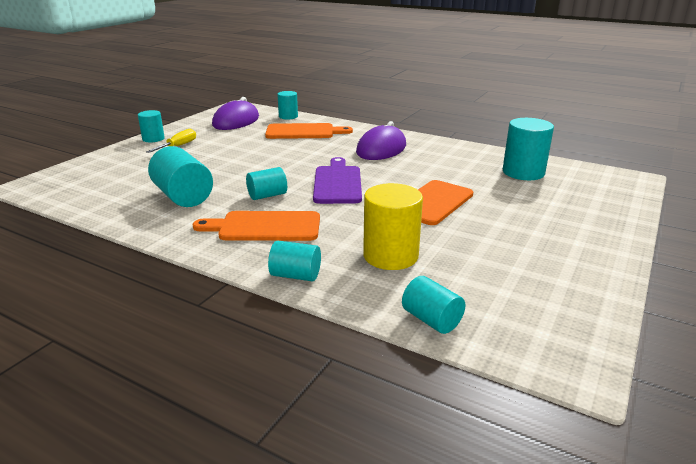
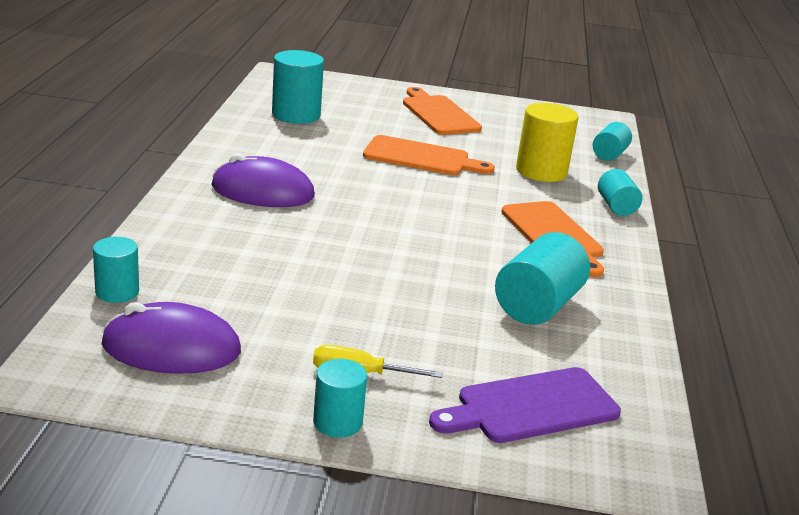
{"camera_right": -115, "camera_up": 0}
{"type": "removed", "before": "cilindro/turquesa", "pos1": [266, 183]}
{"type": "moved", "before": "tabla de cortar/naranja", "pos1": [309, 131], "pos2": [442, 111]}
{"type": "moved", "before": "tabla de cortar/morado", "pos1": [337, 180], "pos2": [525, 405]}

================

- [ASSIGNMENT] Take the word "before" and find each line of the material that contains it. Copy those lines.

- [FINISHED TASK]
{"type": "removed", "before": "cilindro/turquesa", "pos1": [266, 183]}
{"type": "moved", "before": "tabla de cortar/naranja", "pos1": [309, 131], "pos2": [442, 111]}
{"type": "moved", "before": "tabla de cortar/morado", "pos1": [337, 180], "pos2": [525, 405]}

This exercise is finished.